## TASK ITEM
Among the records that follow, find the line with "pink tape: 5 -> 4" and the line with "blue phone: 2 -> 5". Set down those lines and all lines between them exactly, without adding anything.

START RECORDS FOR THE TASK

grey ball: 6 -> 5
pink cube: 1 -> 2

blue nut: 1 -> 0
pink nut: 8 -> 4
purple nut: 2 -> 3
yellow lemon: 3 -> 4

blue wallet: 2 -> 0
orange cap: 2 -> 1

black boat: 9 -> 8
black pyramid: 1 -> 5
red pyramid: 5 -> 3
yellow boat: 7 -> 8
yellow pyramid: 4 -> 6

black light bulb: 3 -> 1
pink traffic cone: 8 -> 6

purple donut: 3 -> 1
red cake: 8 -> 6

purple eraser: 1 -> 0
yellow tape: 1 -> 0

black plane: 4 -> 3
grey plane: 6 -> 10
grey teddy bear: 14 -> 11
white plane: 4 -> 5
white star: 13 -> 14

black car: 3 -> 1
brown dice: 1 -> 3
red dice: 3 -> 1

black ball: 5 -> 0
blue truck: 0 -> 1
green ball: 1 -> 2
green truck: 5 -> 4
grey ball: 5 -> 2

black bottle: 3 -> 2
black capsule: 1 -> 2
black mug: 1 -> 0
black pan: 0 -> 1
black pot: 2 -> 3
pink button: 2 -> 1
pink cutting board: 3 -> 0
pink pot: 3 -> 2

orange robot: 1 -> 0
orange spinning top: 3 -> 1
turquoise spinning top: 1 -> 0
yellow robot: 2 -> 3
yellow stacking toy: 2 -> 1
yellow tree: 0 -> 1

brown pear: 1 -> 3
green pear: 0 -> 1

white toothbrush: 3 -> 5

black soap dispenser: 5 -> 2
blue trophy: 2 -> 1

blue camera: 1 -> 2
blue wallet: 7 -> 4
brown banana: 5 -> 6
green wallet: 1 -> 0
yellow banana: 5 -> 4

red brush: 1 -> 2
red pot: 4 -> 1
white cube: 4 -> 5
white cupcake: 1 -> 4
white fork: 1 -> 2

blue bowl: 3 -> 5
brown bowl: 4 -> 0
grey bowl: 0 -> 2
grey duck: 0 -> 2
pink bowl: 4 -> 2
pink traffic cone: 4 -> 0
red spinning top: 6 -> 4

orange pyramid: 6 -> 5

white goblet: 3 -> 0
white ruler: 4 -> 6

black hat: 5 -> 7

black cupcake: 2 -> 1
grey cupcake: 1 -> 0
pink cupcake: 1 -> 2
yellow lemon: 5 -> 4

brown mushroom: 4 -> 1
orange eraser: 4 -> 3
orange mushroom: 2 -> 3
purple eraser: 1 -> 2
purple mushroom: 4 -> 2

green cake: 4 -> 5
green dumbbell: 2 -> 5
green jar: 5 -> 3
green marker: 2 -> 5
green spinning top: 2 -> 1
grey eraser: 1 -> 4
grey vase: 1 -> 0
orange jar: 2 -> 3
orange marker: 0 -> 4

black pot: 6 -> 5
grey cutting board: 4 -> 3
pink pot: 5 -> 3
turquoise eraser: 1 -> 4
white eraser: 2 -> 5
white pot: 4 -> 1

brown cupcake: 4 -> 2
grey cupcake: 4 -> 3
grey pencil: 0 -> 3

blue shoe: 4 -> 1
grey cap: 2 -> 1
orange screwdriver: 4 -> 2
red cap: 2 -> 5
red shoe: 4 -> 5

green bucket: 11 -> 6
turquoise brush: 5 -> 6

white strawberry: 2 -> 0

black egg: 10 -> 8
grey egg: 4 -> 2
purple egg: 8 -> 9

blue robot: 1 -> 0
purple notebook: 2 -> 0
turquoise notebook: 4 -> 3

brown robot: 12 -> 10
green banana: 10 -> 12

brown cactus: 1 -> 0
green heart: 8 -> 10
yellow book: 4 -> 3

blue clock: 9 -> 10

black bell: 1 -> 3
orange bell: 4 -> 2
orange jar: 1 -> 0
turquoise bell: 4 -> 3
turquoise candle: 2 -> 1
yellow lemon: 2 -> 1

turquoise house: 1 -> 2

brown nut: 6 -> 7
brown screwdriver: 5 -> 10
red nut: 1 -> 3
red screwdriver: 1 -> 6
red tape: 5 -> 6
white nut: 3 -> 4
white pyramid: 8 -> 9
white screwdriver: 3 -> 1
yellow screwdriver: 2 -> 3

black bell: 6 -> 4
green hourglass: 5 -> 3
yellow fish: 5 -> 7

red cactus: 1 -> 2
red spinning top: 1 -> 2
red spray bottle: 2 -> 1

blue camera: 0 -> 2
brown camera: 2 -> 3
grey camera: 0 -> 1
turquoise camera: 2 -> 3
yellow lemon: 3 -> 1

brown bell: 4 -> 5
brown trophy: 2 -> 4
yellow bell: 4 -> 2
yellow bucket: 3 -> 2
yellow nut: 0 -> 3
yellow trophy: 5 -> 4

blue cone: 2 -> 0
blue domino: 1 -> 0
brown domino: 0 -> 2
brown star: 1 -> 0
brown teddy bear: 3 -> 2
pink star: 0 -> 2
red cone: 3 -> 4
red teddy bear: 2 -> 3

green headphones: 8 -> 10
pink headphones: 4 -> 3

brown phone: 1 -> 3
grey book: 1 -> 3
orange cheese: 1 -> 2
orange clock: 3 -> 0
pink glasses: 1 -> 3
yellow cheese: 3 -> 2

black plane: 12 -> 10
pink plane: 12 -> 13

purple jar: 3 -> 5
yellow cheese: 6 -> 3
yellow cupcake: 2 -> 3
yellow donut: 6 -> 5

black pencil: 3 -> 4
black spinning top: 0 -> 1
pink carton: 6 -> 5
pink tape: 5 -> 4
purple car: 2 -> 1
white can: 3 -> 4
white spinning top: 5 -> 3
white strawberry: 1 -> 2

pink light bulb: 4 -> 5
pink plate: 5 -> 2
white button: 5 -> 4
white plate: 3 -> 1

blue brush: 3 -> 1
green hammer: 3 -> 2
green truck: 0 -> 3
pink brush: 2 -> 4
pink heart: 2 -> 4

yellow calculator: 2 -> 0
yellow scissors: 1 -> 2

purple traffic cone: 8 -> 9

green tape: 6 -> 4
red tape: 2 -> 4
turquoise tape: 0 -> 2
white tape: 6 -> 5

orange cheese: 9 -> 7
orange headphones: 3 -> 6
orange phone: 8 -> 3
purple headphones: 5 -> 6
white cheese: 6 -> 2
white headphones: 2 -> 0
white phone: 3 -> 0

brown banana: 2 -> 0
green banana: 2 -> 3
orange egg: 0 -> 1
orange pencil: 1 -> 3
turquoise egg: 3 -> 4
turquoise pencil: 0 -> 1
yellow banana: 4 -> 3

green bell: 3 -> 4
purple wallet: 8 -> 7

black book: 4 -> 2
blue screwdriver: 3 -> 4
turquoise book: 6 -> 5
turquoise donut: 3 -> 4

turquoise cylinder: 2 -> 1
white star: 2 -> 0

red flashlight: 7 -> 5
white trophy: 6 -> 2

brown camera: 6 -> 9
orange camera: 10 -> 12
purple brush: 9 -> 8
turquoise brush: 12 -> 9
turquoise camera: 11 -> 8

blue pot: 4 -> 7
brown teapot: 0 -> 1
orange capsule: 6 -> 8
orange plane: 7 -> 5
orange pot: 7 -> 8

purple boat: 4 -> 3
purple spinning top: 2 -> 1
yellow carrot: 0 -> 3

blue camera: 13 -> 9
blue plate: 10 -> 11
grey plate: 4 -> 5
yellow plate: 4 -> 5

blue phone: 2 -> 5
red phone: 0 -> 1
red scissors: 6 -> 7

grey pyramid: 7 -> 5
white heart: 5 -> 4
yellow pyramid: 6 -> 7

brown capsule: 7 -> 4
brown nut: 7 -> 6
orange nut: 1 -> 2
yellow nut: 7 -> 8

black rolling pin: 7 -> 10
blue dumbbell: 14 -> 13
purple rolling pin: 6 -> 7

END RECORDS FOR THE TASK

## EXERCISE SOLUTION
pink tape: 5 -> 4
purple car: 2 -> 1
white can: 3 -> 4
white spinning top: 5 -> 3
white strawberry: 1 -> 2

pink light bulb: 4 -> 5
pink plate: 5 -> 2
white button: 5 -> 4
white plate: 3 -> 1

blue brush: 3 -> 1
green hammer: 3 -> 2
green truck: 0 -> 3
pink brush: 2 -> 4
pink heart: 2 -> 4

yellow calculator: 2 -> 0
yellow scissors: 1 -> 2

purple traffic cone: 8 -> 9

green tape: 6 -> 4
red tape: 2 -> 4
turquoise tape: 0 -> 2
white tape: 6 -> 5

orange cheese: 9 -> 7
orange headphones: 3 -> 6
orange phone: 8 -> 3
purple headphones: 5 -> 6
white cheese: 6 -> 2
white headphones: 2 -> 0
white phone: 3 -> 0

brown banana: 2 -> 0
green banana: 2 -> 3
orange egg: 0 -> 1
orange pencil: 1 -> 3
turquoise egg: 3 -> 4
turquoise pencil: 0 -> 1
yellow banana: 4 -> 3

green bell: 3 -> 4
purple wallet: 8 -> 7

black book: 4 -> 2
blue screwdriver: 3 -> 4
turquoise book: 6 -> 5
turquoise donut: 3 -> 4

turquoise cylinder: 2 -> 1
white star: 2 -> 0

red flashlight: 7 -> 5
white trophy: 6 -> 2

brown camera: 6 -> 9
orange camera: 10 -> 12
purple brush: 9 -> 8
turquoise brush: 12 -> 9
turquoise camera: 11 -> 8

blue pot: 4 -> 7
brown teapot: 0 -> 1
orange capsule: 6 -> 8
orange plane: 7 -> 5
orange pot: 7 -> 8

purple boat: 4 -> 3
purple spinning top: 2 -> 1
yellow carrot: 0 -> 3

blue camera: 13 -> 9
blue plate: 10 -> 11
grey plate: 4 -> 5
yellow plate: 4 -> 5

blue phone: 2 -> 5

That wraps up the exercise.